• WHAT THIS TASK INVOLVES: Exact copy, no pictures: output each line below as it stands.
── ENTRIES SUPPLIED
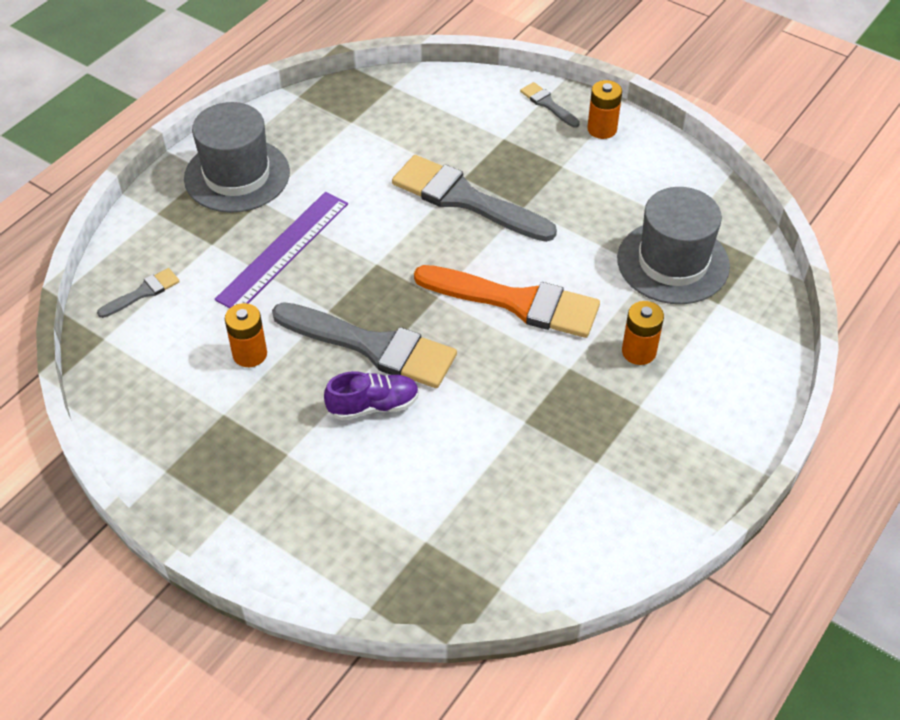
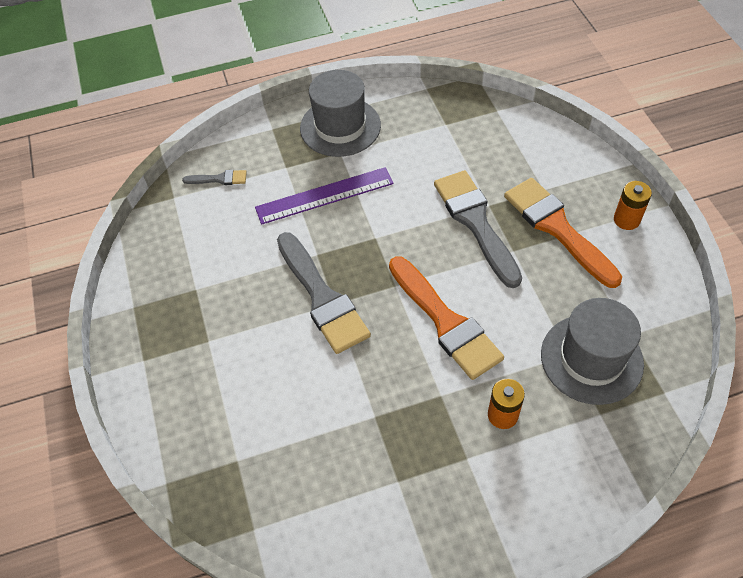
camera: 40 degrees right, 5 degrees up
(250, 354) = (244, 257): orange battery -> none
(373, 406) = (287, 341): purple shoe -> none
(546, 167) = (557, 228): none -> orange brush
(548, 104) = (600, 179): grey brush -> none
────
• WRITTEN RESPONSE:
camera: 40 degrees right, 5 degrees up
(250, 354) = (244, 257): orange battery -> none
(373, 406) = (287, 341): purple shoe -> none
(546, 167) = (557, 228): none -> orange brush
(548, 104) = (600, 179): grey brush -> none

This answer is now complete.